* Work task *
Go to the line containing "R13: 82k (SIG33, VCC) -> 10k (SIG33, VCC)" in the material below. From there to the end, retype every line exactly and drop the pictures.

* Provided records *

****

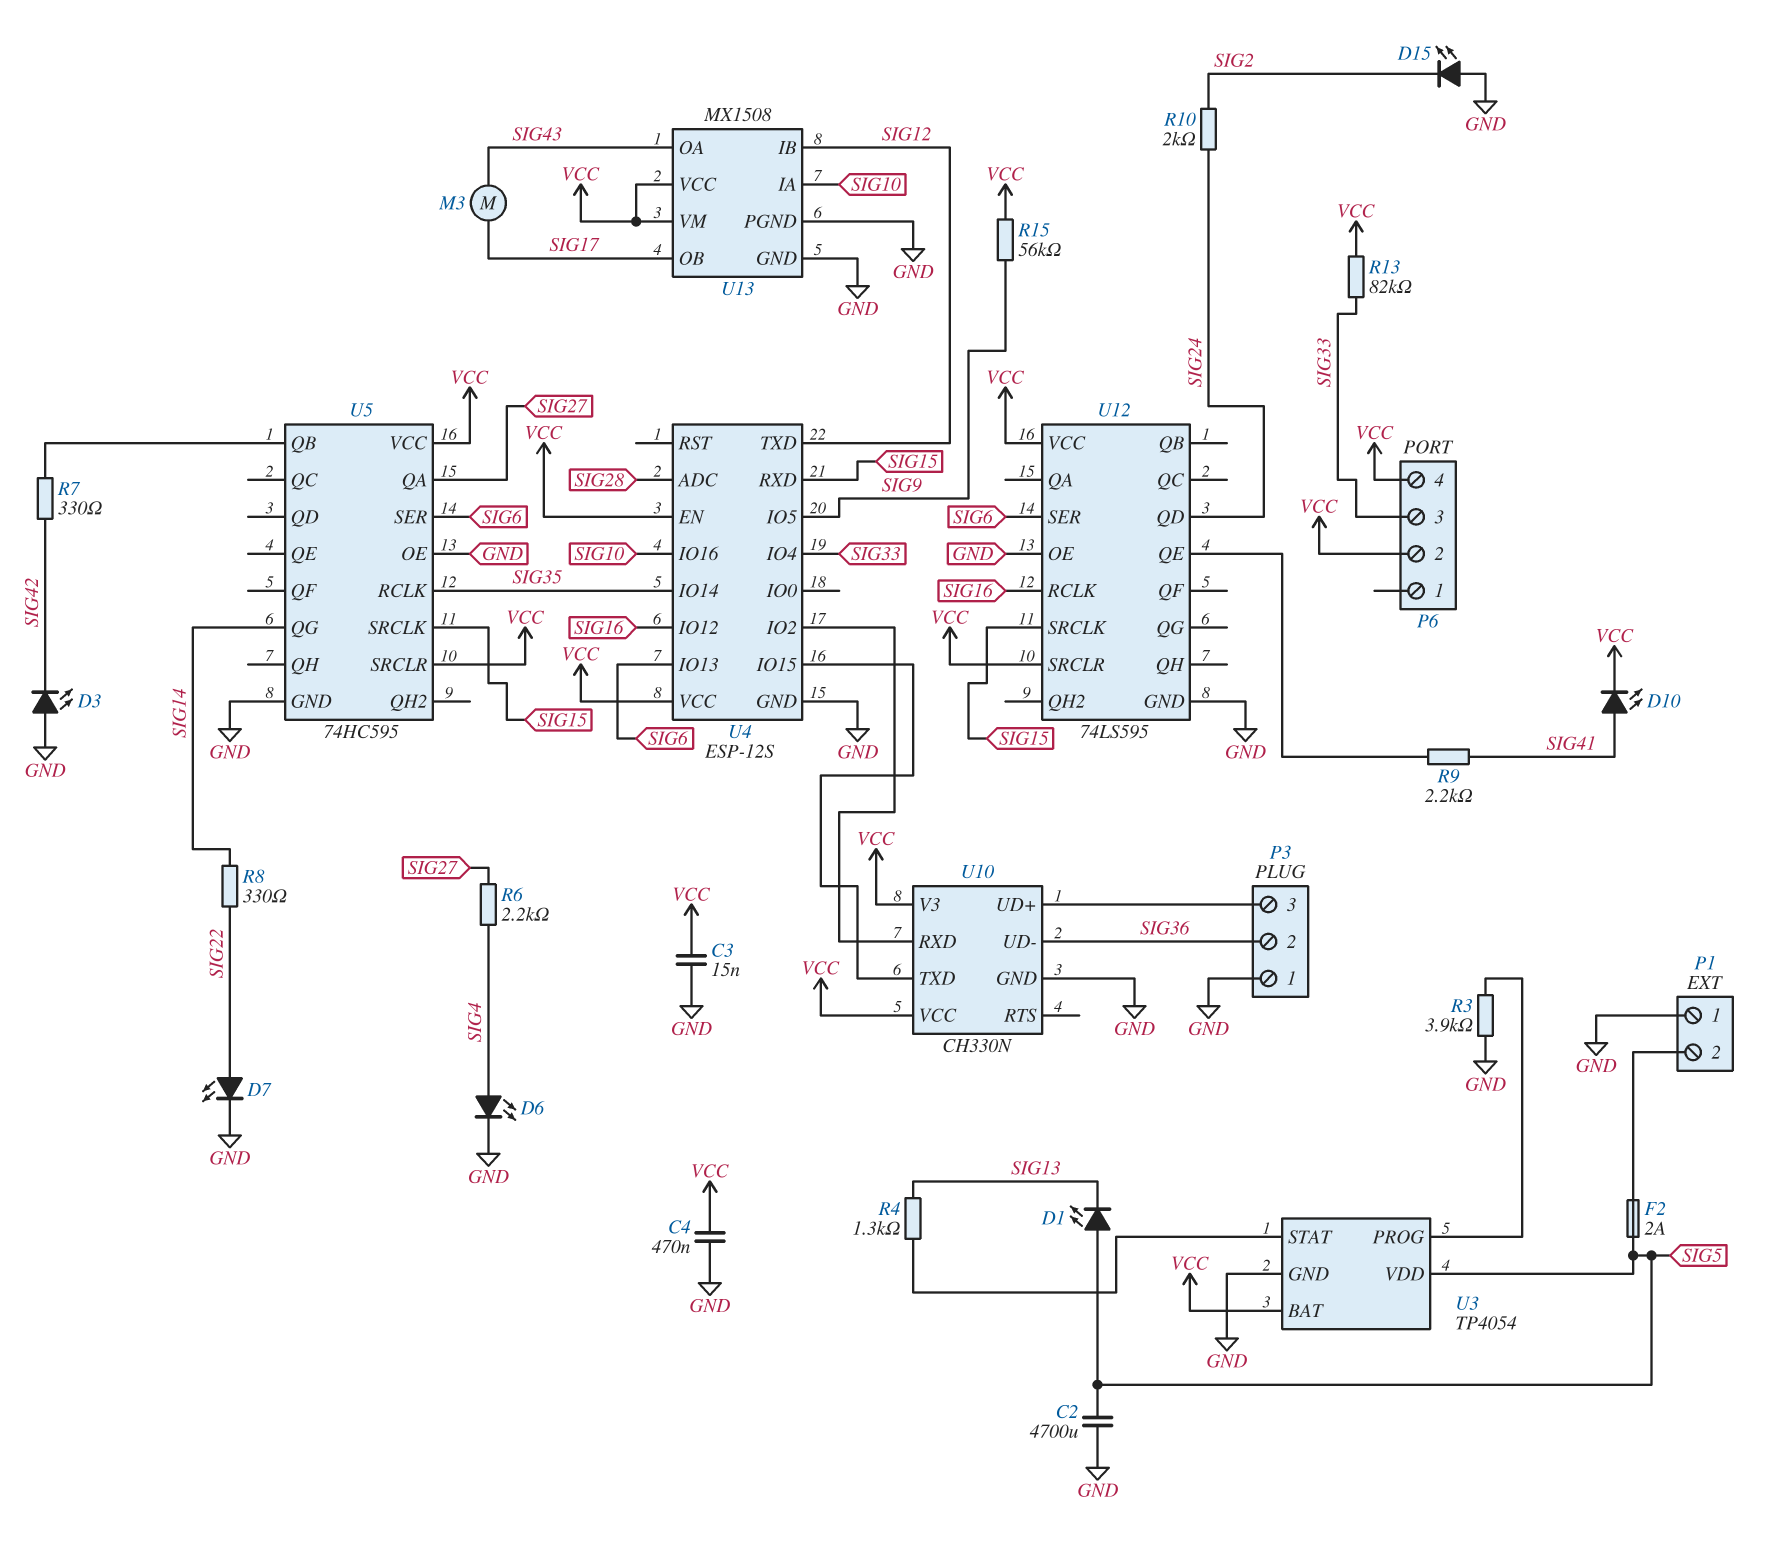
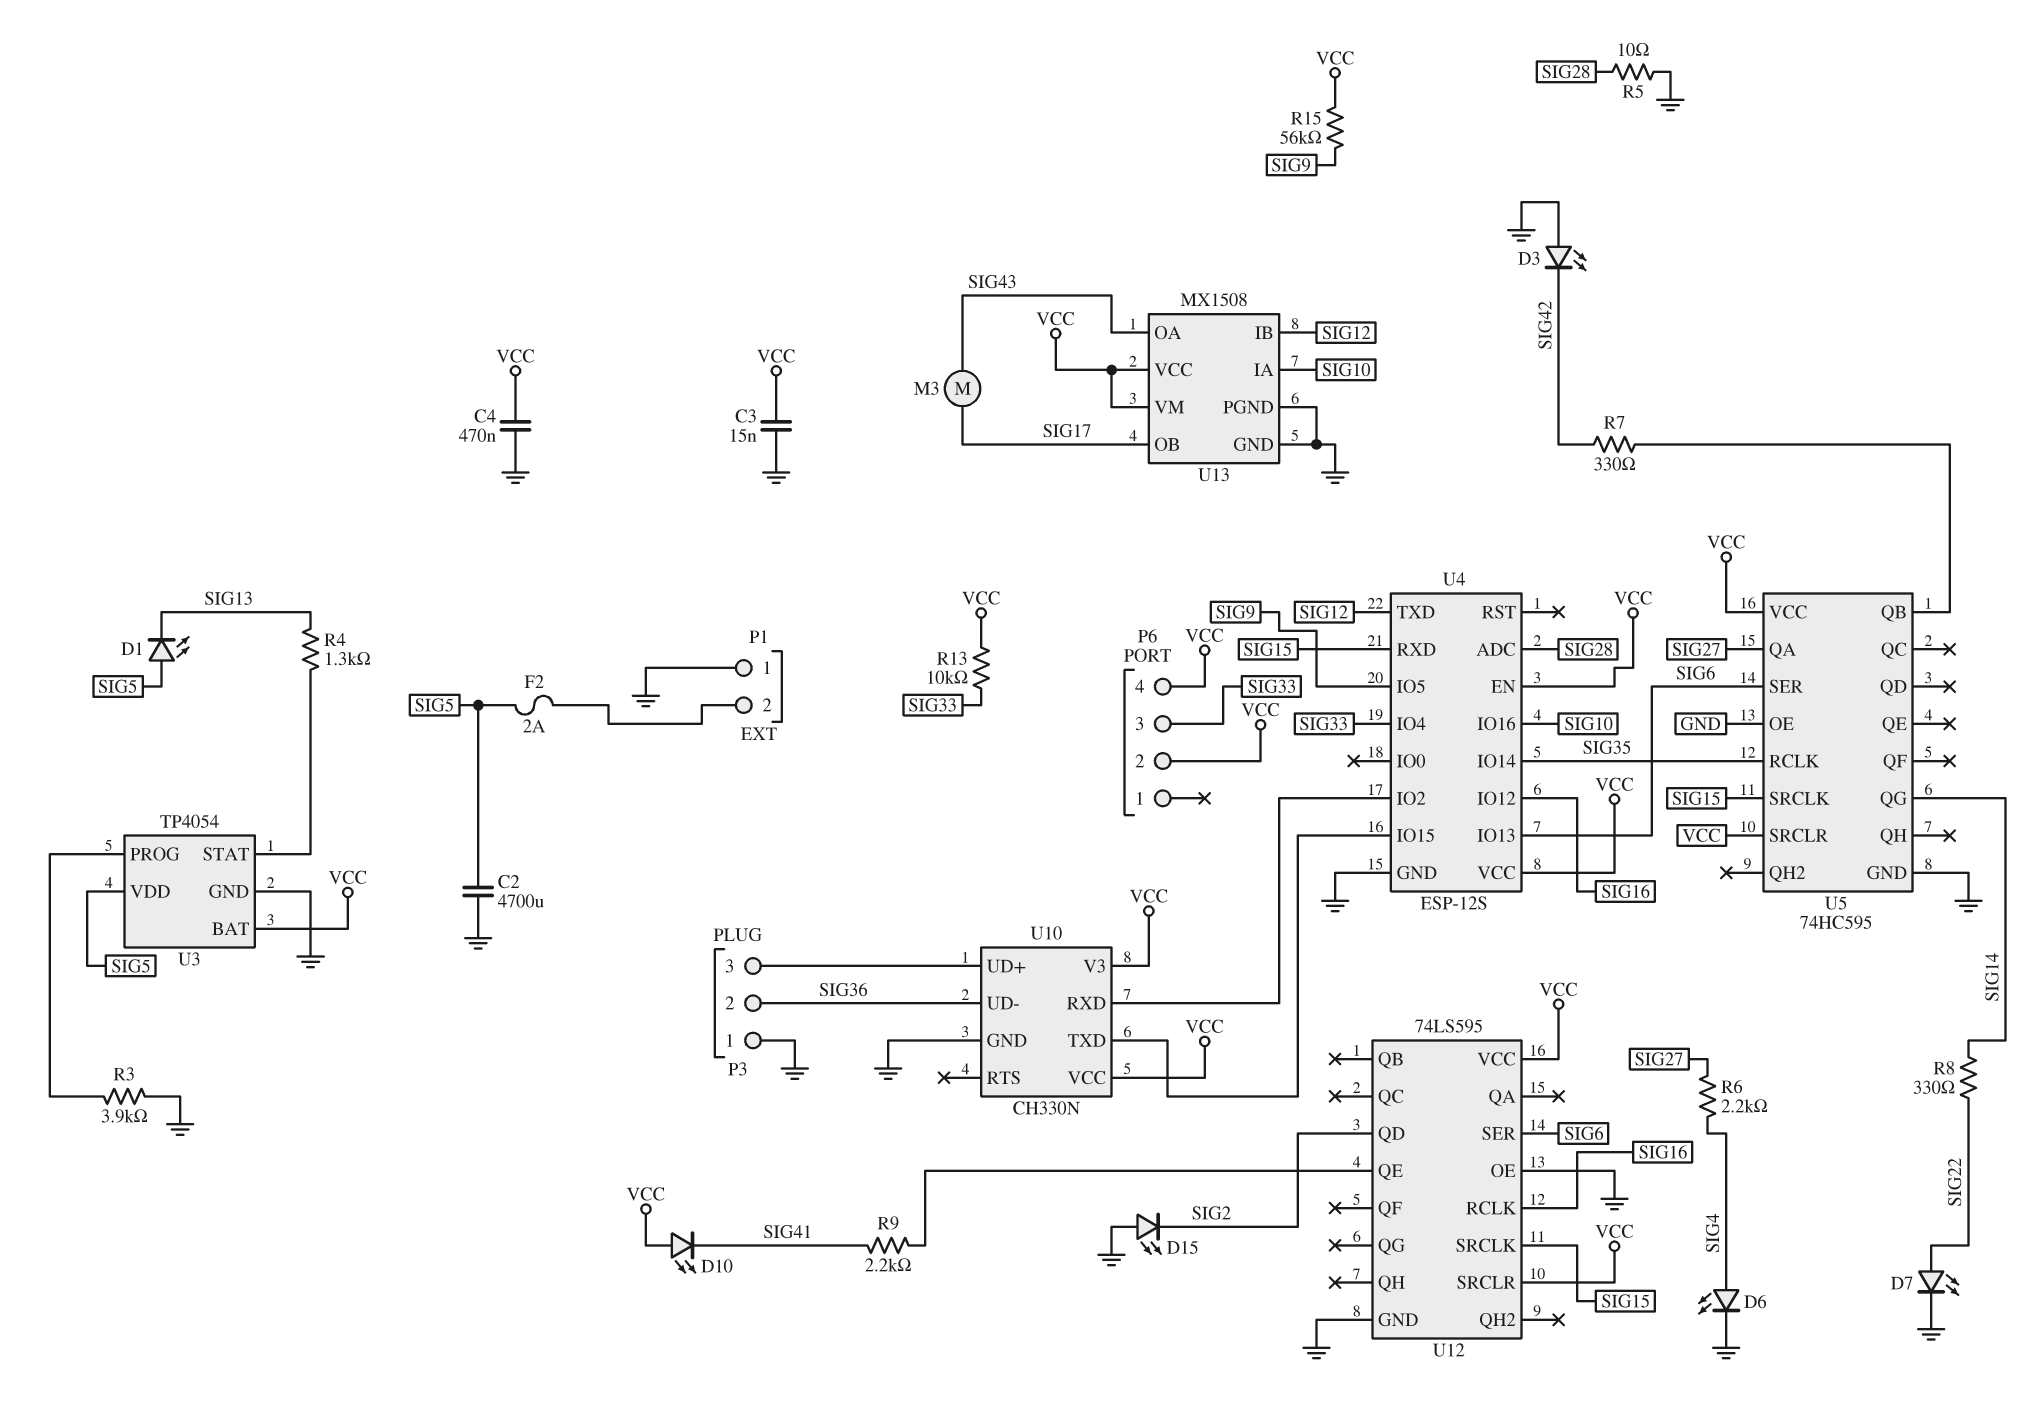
D10: LED (A SIG41, K VCC) -> LED (A VCC, K SIG41)
R5: none -> 10 (GND, SIG28)
R10: 2k (SIG2, SIG24) -> none
R13: 82k (SIG33, VCC) -> 10k (SIG33, VCC)
U12 pin QD: SIG24 -> SIG2

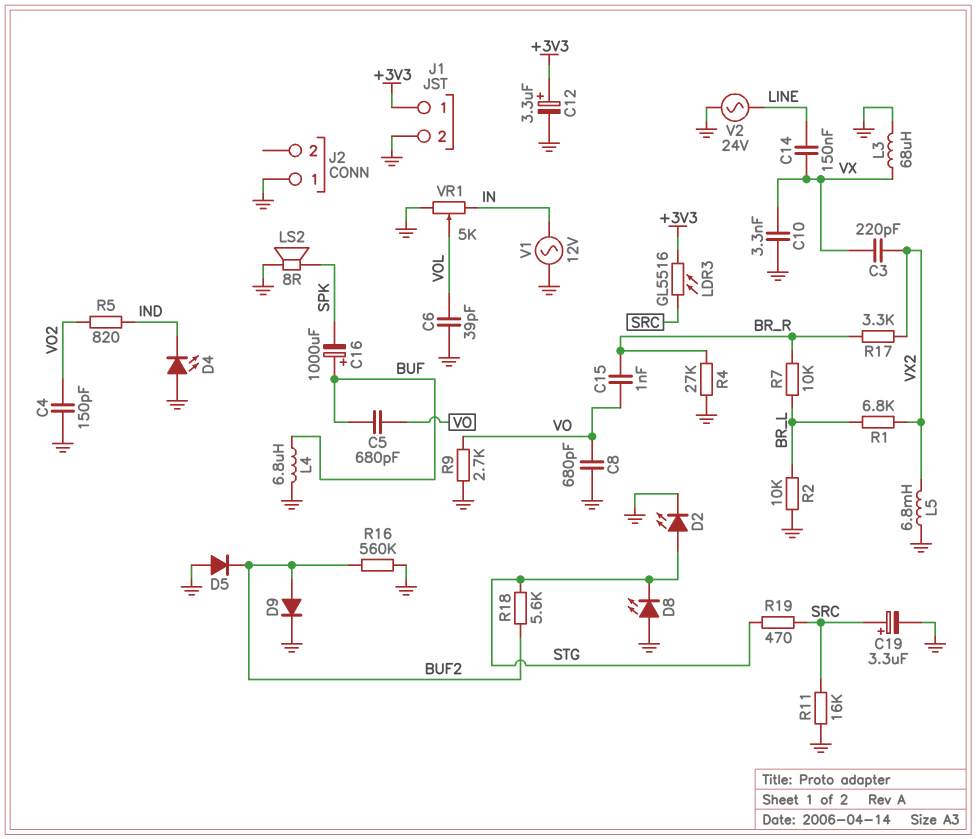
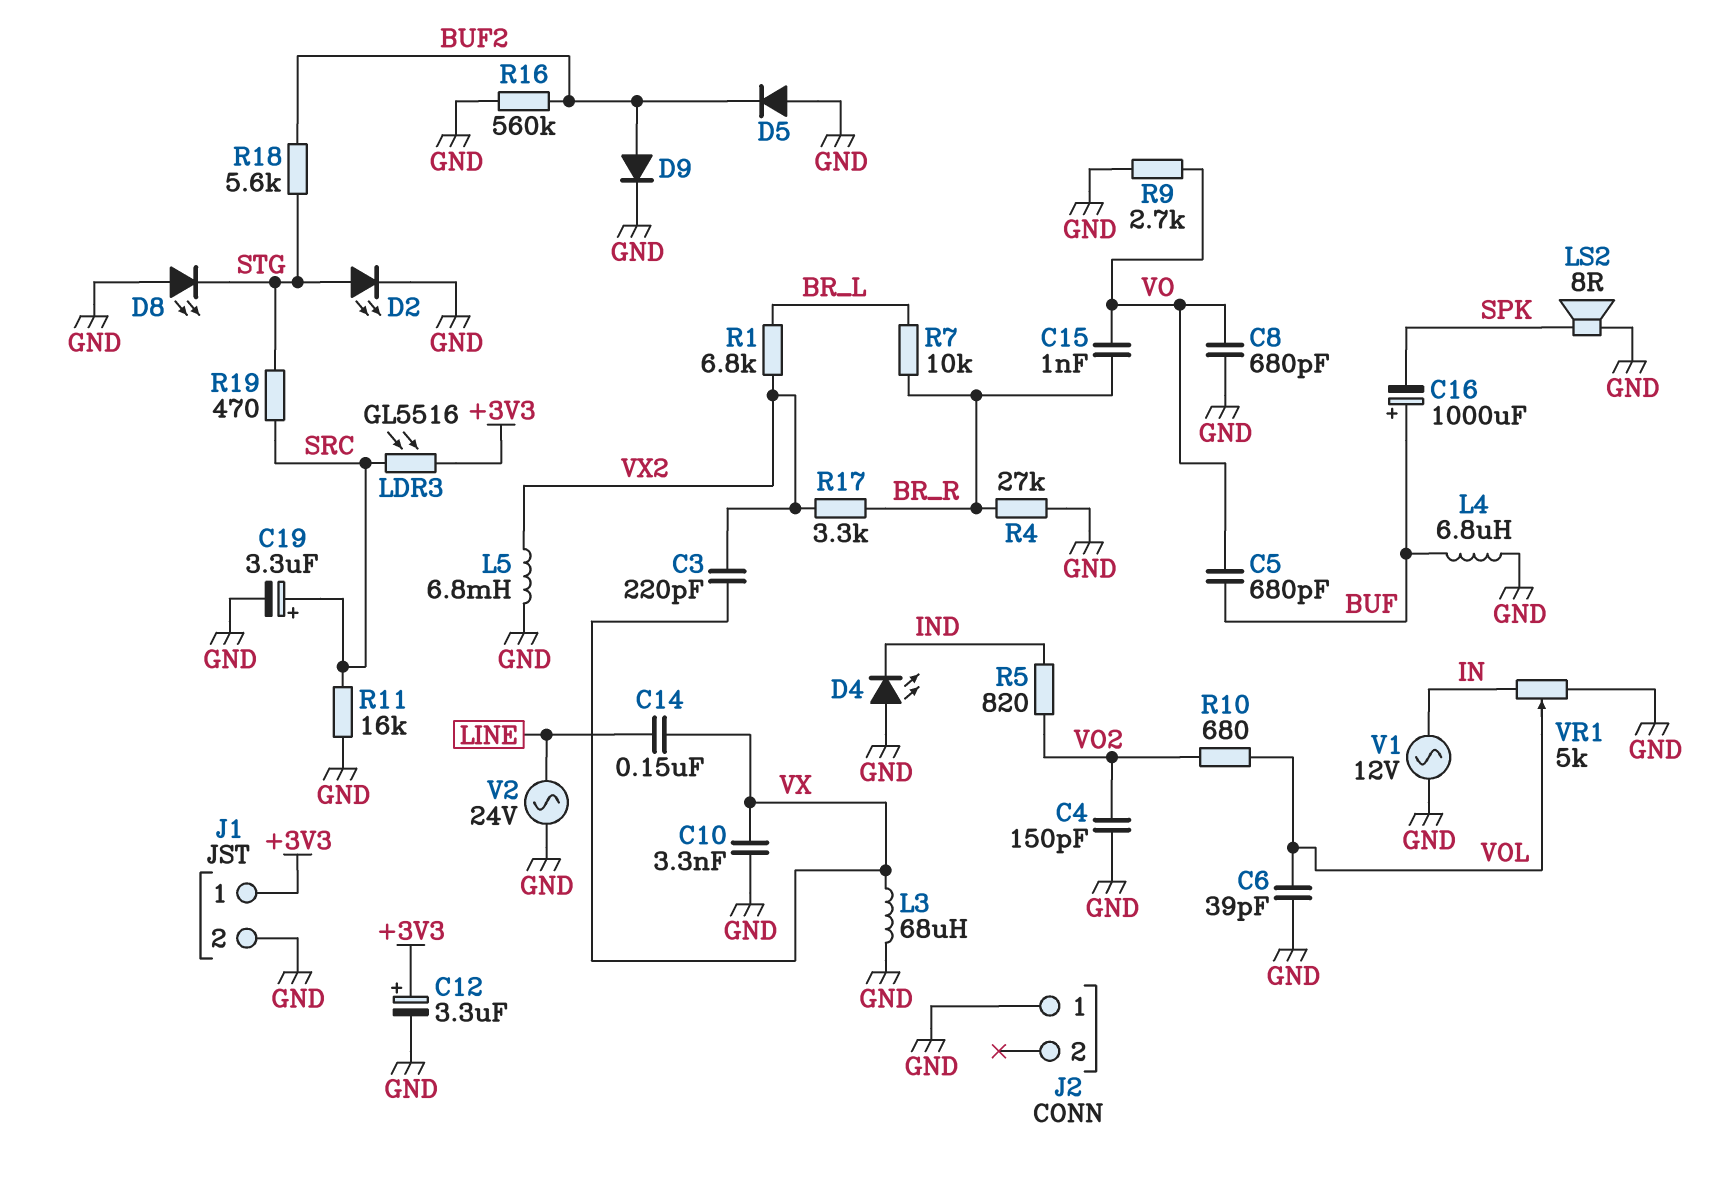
R2: 10k (BR_L, GND) -> none
R10: none -> 680 (VO2, VOL)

****

* Solution to this problem *
R13: 82k (SIG33, VCC) -> 10k (SIG33, VCC)
U12 pin QD: SIG24 -> SIG2

R2: 10k (BR_L, GND) -> none
R10: none -> 680 (VO2, VOL)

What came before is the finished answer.